_EXERCISE:_
Rewrite the entries below, changing "top-left" to "upper-left" and leaving everything else as it is.

Stored data entries:
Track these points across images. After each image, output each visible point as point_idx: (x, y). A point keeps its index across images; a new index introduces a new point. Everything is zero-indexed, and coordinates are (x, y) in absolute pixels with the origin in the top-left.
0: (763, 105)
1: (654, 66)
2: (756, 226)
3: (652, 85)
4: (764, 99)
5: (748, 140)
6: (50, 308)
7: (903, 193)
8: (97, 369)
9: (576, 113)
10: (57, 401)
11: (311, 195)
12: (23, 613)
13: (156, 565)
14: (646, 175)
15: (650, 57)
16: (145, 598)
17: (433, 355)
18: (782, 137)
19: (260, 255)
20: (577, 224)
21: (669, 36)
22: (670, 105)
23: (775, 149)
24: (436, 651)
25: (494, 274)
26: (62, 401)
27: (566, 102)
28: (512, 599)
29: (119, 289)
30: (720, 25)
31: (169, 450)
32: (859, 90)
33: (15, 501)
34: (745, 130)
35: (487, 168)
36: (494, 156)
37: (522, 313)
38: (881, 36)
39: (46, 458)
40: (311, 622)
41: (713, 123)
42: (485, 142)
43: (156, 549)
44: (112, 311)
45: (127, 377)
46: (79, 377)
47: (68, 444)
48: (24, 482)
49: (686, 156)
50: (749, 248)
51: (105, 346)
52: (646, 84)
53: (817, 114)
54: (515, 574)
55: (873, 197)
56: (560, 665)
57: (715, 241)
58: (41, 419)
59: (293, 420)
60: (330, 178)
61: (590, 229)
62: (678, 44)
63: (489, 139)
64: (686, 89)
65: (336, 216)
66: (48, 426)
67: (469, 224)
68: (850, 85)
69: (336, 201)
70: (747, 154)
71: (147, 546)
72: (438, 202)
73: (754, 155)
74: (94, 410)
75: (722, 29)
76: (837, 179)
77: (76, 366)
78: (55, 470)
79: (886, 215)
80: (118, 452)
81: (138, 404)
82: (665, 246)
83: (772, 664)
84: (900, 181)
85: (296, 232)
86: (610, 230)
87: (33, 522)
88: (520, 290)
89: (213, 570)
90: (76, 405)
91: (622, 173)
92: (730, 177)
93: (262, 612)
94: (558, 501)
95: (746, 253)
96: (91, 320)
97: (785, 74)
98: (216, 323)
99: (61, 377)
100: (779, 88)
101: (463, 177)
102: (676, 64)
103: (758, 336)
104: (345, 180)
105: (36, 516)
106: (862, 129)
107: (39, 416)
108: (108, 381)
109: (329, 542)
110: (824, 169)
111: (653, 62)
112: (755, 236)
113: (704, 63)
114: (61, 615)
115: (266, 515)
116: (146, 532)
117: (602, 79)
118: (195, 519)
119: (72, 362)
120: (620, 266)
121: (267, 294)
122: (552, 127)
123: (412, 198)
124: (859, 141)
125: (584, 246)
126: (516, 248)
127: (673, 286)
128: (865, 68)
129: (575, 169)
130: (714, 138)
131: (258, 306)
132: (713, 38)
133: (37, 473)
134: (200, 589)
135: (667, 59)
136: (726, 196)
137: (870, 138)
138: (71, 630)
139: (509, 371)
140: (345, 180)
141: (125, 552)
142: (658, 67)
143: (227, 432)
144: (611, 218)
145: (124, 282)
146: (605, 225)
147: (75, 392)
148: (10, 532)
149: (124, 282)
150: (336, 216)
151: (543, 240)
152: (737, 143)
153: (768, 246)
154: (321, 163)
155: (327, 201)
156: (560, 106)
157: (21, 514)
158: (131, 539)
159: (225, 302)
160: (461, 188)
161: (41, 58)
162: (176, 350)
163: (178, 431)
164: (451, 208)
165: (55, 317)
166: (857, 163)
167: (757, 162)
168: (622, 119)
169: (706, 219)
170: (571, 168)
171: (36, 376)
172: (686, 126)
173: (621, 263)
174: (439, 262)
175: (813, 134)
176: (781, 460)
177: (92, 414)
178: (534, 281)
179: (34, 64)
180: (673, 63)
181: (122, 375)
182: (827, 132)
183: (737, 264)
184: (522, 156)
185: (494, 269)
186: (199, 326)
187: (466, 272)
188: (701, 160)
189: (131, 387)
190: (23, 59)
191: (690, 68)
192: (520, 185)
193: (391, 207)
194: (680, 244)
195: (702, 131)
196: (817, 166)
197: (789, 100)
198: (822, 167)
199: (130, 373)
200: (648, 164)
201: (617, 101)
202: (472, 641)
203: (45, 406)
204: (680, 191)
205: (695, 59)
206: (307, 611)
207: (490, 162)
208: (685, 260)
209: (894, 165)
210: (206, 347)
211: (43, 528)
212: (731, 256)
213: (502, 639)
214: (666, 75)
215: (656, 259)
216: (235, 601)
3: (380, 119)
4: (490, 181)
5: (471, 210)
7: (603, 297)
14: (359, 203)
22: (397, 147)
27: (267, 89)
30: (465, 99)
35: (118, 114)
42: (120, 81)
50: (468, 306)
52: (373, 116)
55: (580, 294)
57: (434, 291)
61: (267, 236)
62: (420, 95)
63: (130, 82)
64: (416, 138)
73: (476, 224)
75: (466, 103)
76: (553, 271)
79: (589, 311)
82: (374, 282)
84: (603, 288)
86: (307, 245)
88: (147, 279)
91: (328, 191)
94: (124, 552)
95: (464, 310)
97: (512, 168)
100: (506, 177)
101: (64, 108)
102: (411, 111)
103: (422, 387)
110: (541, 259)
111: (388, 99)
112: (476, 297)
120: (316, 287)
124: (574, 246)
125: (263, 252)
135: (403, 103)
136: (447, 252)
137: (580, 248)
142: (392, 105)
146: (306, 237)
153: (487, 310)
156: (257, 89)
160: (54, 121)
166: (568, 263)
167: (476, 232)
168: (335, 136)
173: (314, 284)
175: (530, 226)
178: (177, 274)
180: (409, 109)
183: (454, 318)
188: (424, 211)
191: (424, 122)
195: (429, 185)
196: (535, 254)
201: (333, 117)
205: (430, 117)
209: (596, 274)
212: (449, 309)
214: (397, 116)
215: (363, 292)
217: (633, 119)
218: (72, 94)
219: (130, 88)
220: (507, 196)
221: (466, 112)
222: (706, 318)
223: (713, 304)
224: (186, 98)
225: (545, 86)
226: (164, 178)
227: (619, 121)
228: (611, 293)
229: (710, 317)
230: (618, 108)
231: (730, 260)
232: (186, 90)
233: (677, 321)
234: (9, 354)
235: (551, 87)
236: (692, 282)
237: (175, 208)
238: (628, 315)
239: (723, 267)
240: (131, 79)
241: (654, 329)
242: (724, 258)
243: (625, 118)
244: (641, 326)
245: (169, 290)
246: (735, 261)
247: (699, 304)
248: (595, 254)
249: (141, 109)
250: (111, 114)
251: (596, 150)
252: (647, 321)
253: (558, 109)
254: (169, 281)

_EXPECTED ANSWER:_
Track these points across images. After each image, output each visible point as point_idx: (x, y). A point keeps its index across images; a new index introduces a new point. Everything is zero-indexed, and coordinates are (x, y) in absolute pixels with the origin in the upper-left.
0: (763, 105)
1: (654, 66)
2: (756, 226)
3: (652, 85)
4: (764, 99)
5: (748, 140)
6: (50, 308)
7: (903, 193)
8: (97, 369)
9: (576, 113)
10: (57, 401)
11: (311, 195)
12: (23, 613)
13: (156, 565)
14: (646, 175)
15: (650, 57)
16: (145, 598)
17: (433, 355)
18: (782, 137)
19: (260, 255)
20: (577, 224)
21: (669, 36)
22: (670, 105)
23: (775, 149)
24: (436, 651)
25: (494, 274)
26: (62, 401)
27: (566, 102)
28: (512, 599)
29: (119, 289)
30: (720, 25)
31: (169, 450)
32: (859, 90)
33: (15, 501)
34: (745, 130)
35: (487, 168)
36: (494, 156)
37: (522, 313)
38: (881, 36)
39: (46, 458)
40: (311, 622)
41: (713, 123)
42: (485, 142)
43: (156, 549)
44: (112, 311)
45: (127, 377)
46: (79, 377)
47: (68, 444)
48: (24, 482)
49: (686, 156)
50: (749, 248)
51: (105, 346)
52: (646, 84)
53: (817, 114)
54: (515, 574)
55: (873, 197)
56: (560, 665)
57: (715, 241)
58: (41, 419)
59: (293, 420)
60: (330, 178)
61: (590, 229)
62: (678, 44)
63: (489, 139)
64: (686, 89)
65: (336, 216)
66: (48, 426)
67: (469, 224)
68: (850, 85)
69: (336, 201)
70: (747, 154)
71: (147, 546)
72: (438, 202)
73: (754, 155)
74: (94, 410)
75: (722, 29)
76: (837, 179)
77: (76, 366)
78: (55, 470)
79: (886, 215)
80: (118, 452)
81: (138, 404)
82: (665, 246)
83: (772, 664)
84: (900, 181)
85: (296, 232)
86: (610, 230)
87: (33, 522)
88: (520, 290)
89: (213, 570)
90: (76, 405)
91: (622, 173)
92: (730, 177)
93: (262, 612)
94: (558, 501)
95: (746, 253)
96: (91, 320)
97: (785, 74)
98: (216, 323)
99: (61, 377)
100: (779, 88)
101: (463, 177)
102: (676, 64)
103: (758, 336)
104: (345, 180)
105: (36, 516)
106: (862, 129)
107: (39, 416)
108: (108, 381)
109: (329, 542)
110: (824, 169)
111: (653, 62)
112: (755, 236)
113: (704, 63)
114: (61, 615)
115: (266, 515)
116: (146, 532)
117: (602, 79)
118: (195, 519)
119: (72, 362)
120: (620, 266)
121: (267, 294)
122: (552, 127)
123: (412, 198)
124: (859, 141)
125: (584, 246)
126: (516, 248)
127: (673, 286)
128: (865, 68)
129: (575, 169)
130: (714, 138)
131: (258, 306)
132: (713, 38)
133: (37, 473)
134: (200, 589)
135: (667, 59)
136: (726, 196)
137: (870, 138)
138: (71, 630)
139: (509, 371)
140: (345, 180)
141: (125, 552)
142: (658, 67)
143: (227, 432)
144: (611, 218)
145: (124, 282)
146: (605, 225)
147: (75, 392)
148: (10, 532)
149: (124, 282)
150: (336, 216)
151: (543, 240)
152: (737, 143)
153: (768, 246)
154: (321, 163)
155: (327, 201)
156: (560, 106)
157: (21, 514)
158: (131, 539)
159: (225, 302)
160: (461, 188)
161: (41, 58)
162: (176, 350)
163: (178, 431)
164: (451, 208)
165: (55, 317)
166: (857, 163)
167: (757, 162)
168: (622, 119)
169: (706, 219)
170: (571, 168)
171: (36, 376)
172: (686, 126)
173: (621, 263)
174: (439, 262)
175: (813, 134)
176: (781, 460)
177: (92, 414)
178: (534, 281)
179: (34, 64)
180: (673, 63)
181: (122, 375)
182: (827, 132)
183: (737, 264)
184: (522, 156)
185: (494, 269)
186: (199, 326)
187: (466, 272)
188: (701, 160)
189: (131, 387)
190: (23, 59)
191: (690, 68)
192: (520, 185)
193: (391, 207)
194: (680, 244)
195: (702, 131)
196: (817, 166)
197: (789, 100)
198: (822, 167)
199: (130, 373)
200: (648, 164)
201: (617, 101)
202: (472, 641)
203: (45, 406)
204: (680, 191)
205: (695, 59)
206: (307, 611)
207: (490, 162)
208: (685, 260)
209: (894, 165)
210: (206, 347)
211: (43, 528)
212: (731, 256)
213: (502, 639)
214: (666, 75)
215: (656, 259)
216: (235, 601)
3: (380, 119)
4: (490, 181)
5: (471, 210)
7: (603, 297)
14: (359, 203)
22: (397, 147)
27: (267, 89)
30: (465, 99)
35: (118, 114)
42: (120, 81)
50: (468, 306)
52: (373, 116)
55: (580, 294)
57: (434, 291)
61: (267, 236)
62: (420, 95)
63: (130, 82)
64: (416, 138)
73: (476, 224)
75: (466, 103)
76: (553, 271)
79: (589, 311)
82: (374, 282)
84: (603, 288)
86: (307, 245)
88: (147, 279)
91: (328, 191)
94: (124, 552)
95: (464, 310)
97: (512, 168)
100: (506, 177)
101: (64, 108)
102: (411, 111)
103: (422, 387)
110: (541, 259)
111: (388, 99)
112: (476, 297)
120: (316, 287)
124: (574, 246)
125: (263, 252)
135: (403, 103)
136: (447, 252)
137: (580, 248)
142: (392, 105)
146: (306, 237)
153: (487, 310)
156: (257, 89)
160: (54, 121)
166: (568, 263)
167: (476, 232)
168: (335, 136)
173: (314, 284)
175: (530, 226)
178: (177, 274)
180: (409, 109)
183: (454, 318)
188: (424, 211)
191: (424, 122)
195: (429, 185)
196: (535, 254)
201: (333, 117)
205: (430, 117)
209: (596, 274)
212: (449, 309)
214: (397, 116)
215: (363, 292)
217: (633, 119)
218: (72, 94)
219: (130, 88)
220: (507, 196)
221: (466, 112)
222: (706, 318)
223: (713, 304)
224: (186, 98)
225: (545, 86)
226: (164, 178)
227: (619, 121)
228: (611, 293)
229: (710, 317)
230: (618, 108)
231: (730, 260)
232: (186, 90)
233: (677, 321)
234: (9, 354)
235: (551, 87)
236: (692, 282)
237: (175, 208)
238: (628, 315)
239: (723, 267)
240: (131, 79)
241: (654, 329)
242: (724, 258)
243: (625, 118)
244: (641, 326)
245: (169, 290)
246: (735, 261)
247: (699, 304)
248: (595, 254)
249: (141, 109)
250: (111, 114)
251: (596, 150)
252: (647, 321)
253: (558, 109)
254: (169, 281)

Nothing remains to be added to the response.